___ INPUT DATA

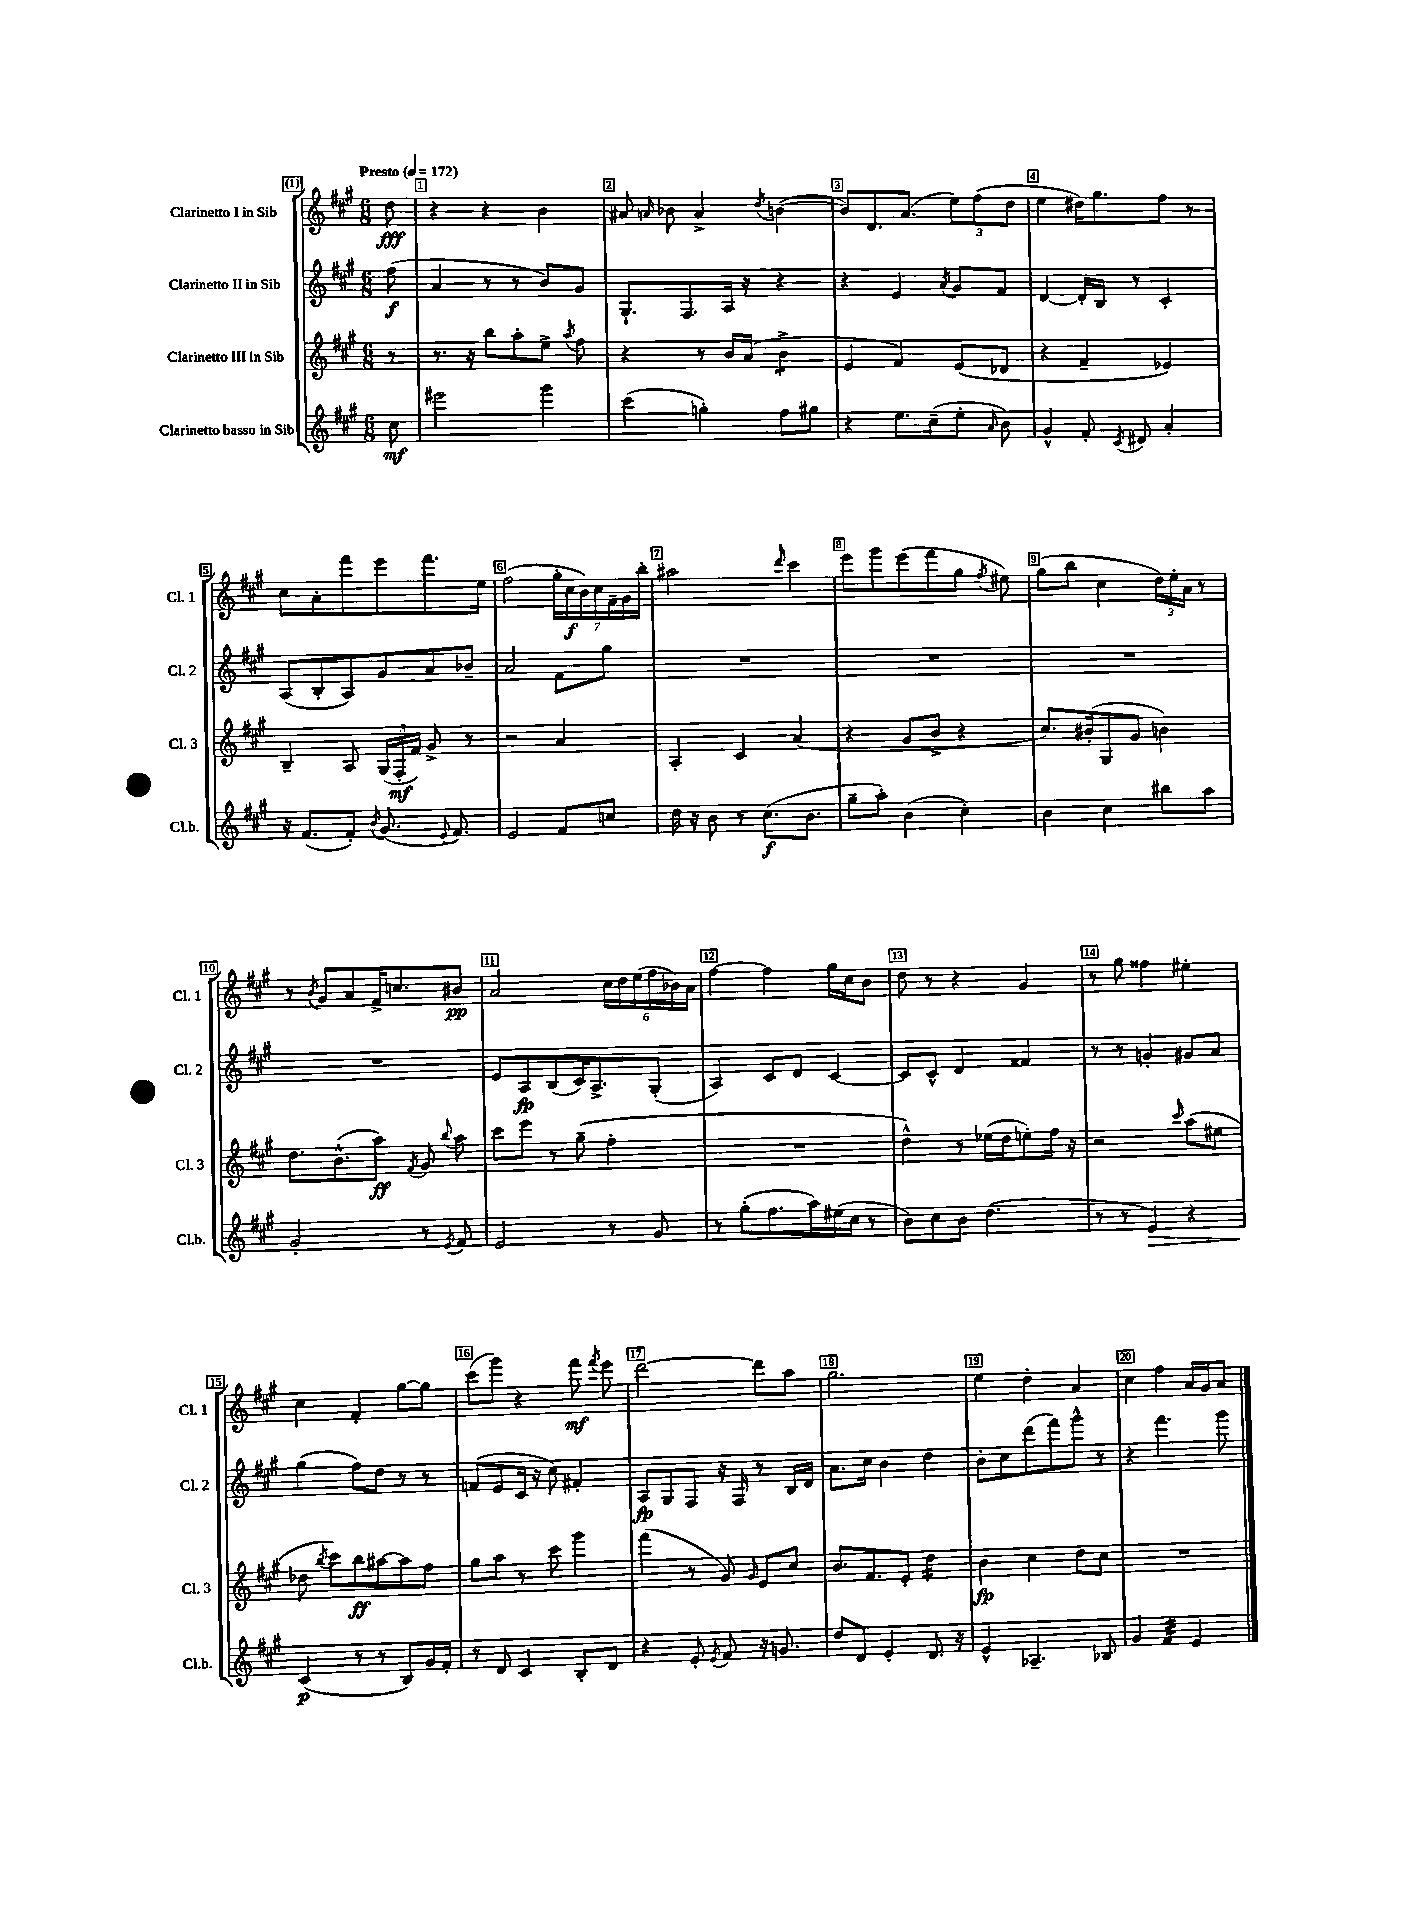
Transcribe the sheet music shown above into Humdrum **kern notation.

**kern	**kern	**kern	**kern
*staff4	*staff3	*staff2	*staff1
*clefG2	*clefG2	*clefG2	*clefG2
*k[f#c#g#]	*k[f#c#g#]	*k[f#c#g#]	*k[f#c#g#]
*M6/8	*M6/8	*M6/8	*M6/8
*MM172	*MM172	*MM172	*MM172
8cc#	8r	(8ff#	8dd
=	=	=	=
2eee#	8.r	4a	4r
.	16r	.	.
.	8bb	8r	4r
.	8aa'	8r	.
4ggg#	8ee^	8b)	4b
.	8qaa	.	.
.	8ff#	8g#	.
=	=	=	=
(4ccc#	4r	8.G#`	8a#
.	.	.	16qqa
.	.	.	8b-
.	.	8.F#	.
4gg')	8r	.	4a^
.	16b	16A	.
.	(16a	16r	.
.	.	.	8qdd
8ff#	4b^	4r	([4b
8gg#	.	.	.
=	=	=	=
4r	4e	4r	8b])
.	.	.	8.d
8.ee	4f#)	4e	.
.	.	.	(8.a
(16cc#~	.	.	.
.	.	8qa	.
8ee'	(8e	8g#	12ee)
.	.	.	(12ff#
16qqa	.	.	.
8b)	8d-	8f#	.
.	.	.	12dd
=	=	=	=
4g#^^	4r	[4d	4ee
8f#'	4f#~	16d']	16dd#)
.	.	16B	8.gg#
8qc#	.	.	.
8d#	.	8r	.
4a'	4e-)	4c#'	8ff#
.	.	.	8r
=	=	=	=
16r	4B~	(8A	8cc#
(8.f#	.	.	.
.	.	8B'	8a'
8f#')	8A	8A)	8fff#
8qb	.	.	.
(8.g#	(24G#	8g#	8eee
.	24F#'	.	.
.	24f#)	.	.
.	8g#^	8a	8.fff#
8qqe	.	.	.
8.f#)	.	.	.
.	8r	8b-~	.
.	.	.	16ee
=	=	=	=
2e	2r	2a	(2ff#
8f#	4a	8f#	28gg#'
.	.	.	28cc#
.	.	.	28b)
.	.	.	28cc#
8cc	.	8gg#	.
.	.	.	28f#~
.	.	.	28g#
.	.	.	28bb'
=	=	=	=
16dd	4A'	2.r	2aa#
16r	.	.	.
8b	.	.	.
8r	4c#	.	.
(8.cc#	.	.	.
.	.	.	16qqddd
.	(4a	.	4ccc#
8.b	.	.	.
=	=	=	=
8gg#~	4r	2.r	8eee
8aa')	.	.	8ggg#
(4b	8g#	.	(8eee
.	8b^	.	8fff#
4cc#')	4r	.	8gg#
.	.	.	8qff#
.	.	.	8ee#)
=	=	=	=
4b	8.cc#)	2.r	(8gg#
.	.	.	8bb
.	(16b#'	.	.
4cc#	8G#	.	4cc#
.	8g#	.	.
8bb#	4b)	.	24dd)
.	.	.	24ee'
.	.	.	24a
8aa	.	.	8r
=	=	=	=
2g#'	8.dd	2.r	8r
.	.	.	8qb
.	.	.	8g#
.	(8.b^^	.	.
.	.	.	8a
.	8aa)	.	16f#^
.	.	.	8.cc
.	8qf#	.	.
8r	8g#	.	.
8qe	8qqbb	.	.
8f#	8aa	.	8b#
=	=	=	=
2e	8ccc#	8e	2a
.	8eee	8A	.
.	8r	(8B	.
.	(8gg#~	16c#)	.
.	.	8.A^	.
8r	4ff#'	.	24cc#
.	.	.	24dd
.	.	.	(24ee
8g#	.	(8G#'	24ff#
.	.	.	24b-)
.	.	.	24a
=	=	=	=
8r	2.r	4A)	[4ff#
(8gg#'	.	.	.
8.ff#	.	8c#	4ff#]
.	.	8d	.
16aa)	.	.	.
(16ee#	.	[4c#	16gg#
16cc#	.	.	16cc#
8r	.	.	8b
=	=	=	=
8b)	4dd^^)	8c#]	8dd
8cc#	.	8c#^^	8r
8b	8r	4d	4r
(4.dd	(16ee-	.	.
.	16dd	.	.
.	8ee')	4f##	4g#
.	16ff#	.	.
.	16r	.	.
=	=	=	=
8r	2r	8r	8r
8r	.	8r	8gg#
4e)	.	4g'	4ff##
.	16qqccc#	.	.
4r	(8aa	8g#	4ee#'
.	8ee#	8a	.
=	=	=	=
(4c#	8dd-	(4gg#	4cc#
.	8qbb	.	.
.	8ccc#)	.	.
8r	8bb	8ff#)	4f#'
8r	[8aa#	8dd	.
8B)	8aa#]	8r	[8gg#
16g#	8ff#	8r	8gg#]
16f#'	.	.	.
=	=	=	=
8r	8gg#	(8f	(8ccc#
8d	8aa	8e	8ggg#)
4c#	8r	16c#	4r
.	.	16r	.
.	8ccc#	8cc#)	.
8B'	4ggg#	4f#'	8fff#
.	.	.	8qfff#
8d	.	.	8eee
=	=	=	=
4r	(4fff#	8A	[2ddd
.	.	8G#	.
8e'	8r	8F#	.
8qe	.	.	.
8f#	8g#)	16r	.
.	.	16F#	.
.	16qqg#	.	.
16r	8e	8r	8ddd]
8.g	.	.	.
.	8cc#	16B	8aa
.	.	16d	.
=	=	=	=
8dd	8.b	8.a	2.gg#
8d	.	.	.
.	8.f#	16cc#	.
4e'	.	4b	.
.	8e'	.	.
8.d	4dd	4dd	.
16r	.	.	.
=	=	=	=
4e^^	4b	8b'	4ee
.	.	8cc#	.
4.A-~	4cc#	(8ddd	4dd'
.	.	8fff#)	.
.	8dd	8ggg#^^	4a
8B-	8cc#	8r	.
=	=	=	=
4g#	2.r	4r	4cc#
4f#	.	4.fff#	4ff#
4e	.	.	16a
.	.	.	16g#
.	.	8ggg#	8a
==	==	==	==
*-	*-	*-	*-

______
___ INPUT DATA

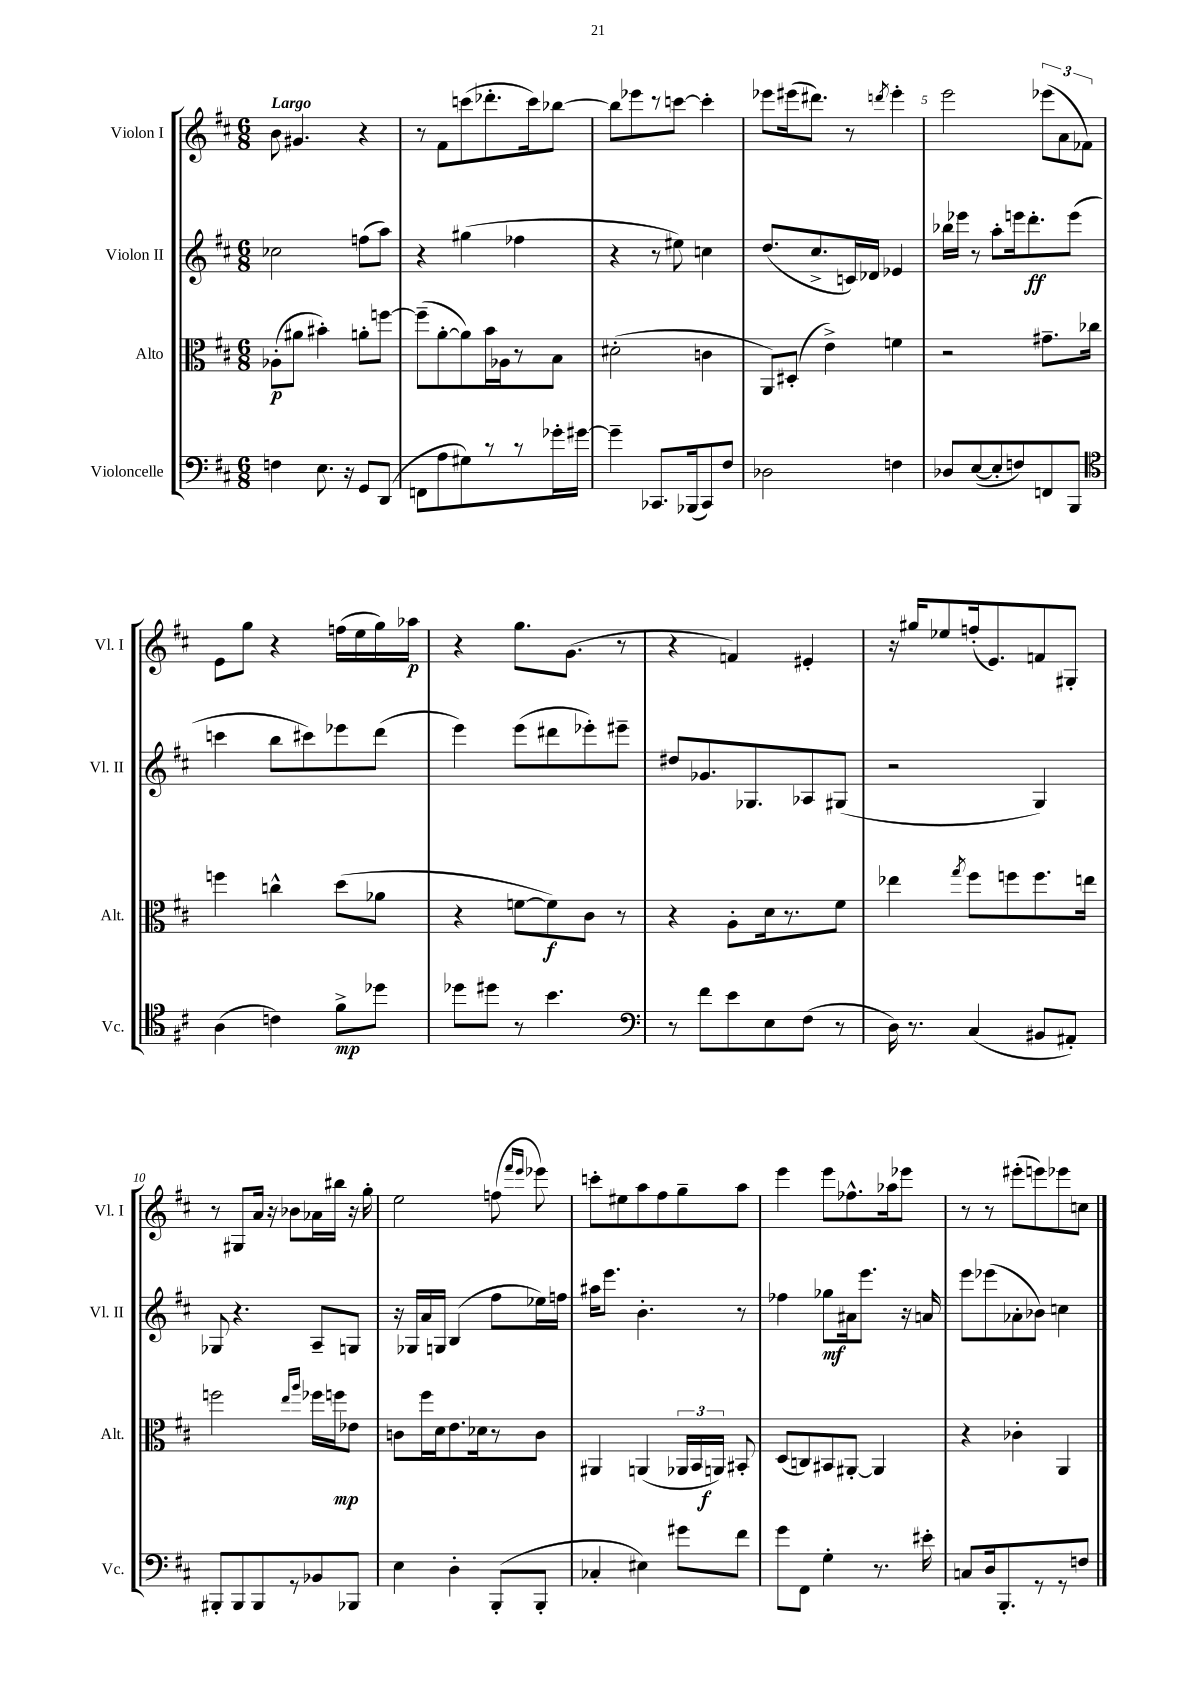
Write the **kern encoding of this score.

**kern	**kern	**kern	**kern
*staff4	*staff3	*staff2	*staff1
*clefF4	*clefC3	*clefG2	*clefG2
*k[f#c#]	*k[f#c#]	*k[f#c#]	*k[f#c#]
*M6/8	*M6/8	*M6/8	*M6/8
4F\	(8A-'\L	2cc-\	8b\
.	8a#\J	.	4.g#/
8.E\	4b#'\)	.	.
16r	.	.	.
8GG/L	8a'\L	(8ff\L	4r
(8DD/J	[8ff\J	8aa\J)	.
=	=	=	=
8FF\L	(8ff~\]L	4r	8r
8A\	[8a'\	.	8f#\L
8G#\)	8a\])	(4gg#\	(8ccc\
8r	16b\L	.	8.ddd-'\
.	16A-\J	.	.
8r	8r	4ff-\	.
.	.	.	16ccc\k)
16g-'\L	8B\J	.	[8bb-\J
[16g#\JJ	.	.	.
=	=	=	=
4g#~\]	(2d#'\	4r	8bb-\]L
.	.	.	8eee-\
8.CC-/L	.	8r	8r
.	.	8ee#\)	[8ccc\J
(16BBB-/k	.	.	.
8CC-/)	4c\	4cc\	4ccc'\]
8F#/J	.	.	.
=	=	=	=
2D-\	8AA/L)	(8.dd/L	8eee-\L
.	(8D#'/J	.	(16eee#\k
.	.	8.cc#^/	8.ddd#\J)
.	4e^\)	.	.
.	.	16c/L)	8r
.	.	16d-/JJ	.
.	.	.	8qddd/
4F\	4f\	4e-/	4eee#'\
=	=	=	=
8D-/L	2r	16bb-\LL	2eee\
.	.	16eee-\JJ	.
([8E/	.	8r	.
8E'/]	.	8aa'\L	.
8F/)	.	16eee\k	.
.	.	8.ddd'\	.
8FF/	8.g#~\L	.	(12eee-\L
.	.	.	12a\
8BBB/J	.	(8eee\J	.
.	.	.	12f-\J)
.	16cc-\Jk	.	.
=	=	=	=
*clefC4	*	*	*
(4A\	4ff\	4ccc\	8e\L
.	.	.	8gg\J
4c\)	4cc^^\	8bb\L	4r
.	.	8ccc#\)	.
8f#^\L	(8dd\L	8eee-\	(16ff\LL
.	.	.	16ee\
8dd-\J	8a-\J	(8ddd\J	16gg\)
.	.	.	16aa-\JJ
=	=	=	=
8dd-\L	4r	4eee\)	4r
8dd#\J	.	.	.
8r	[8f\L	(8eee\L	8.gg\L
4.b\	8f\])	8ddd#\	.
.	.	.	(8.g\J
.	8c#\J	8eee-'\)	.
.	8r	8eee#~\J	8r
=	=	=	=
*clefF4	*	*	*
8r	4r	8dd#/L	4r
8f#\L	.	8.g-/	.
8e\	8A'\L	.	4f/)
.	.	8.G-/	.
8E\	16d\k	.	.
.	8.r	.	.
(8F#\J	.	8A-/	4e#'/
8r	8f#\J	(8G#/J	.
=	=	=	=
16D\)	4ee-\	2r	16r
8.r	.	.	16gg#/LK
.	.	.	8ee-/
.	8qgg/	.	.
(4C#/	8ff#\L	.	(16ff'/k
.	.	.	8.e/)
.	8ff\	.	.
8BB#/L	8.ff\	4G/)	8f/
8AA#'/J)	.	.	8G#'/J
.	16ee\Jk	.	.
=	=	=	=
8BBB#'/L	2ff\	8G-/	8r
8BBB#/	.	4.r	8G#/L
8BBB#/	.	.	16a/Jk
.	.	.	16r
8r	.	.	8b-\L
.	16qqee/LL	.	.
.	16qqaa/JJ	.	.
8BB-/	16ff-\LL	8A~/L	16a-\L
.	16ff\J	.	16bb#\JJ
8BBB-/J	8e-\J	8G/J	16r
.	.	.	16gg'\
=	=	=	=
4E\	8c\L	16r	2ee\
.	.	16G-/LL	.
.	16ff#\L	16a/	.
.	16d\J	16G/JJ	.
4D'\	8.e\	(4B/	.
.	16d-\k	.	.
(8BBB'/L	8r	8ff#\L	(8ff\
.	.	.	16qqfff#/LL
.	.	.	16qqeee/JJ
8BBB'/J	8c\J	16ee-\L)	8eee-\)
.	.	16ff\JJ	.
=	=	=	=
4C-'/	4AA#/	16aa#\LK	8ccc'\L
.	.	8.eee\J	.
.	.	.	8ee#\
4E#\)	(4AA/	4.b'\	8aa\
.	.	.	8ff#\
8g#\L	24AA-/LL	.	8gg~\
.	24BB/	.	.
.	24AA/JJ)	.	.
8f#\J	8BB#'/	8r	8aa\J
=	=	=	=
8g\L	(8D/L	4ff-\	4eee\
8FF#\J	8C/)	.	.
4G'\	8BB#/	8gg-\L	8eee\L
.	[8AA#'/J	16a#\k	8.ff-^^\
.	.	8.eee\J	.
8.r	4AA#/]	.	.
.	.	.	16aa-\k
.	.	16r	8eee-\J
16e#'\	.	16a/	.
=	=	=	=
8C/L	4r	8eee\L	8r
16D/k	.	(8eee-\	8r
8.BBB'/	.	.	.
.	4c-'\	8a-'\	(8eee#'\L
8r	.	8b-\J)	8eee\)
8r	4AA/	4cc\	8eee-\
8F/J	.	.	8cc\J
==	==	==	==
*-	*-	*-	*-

______

Display every line from the rows above that contains the string "kern". Case counts.

Transcribe the sheet music shown above into Humdrum **kern notation.
**kern	**kern	**kern	**kern
Write the **kern encoding of this score.
**kern	**kern	**kern	**kern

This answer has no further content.